**How to complete this task**.
Below is a block of entries, which should be copied verbatim apart from the pictures.

**Exercise data**.
********************

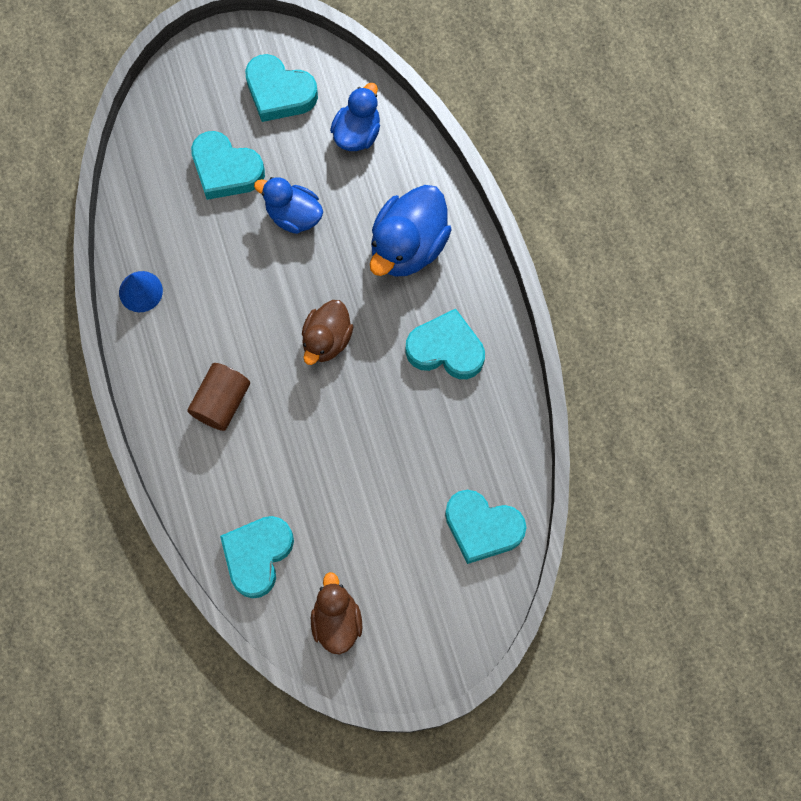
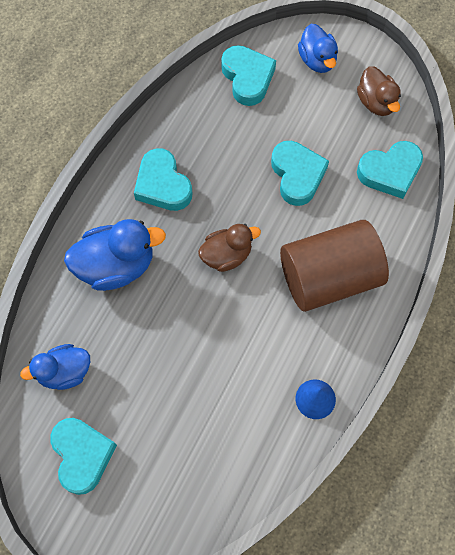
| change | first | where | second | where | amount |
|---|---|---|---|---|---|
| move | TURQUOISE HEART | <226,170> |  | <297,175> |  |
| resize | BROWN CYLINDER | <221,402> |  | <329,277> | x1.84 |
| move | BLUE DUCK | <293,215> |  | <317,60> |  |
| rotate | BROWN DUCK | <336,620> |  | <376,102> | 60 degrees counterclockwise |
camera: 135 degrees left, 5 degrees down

********************

**Result for this task**.
| change | first | where | second | where | amount |
|---|---|---|---|---|---|
| move | TURQUOISE HEART | <226,170> |  | <297,175> |  |
| resize | BROWN CYLINDER | <221,402> |  | <329,277> | x1.84 |
| move | BLUE DUCK | <293,215> |  | <317,60> |  |
| rotate | BROWN DUCK | <336,620> |  | <376,102> | 60 degrees counterclockwise |
camera: 135 degrees left, 5 degrees down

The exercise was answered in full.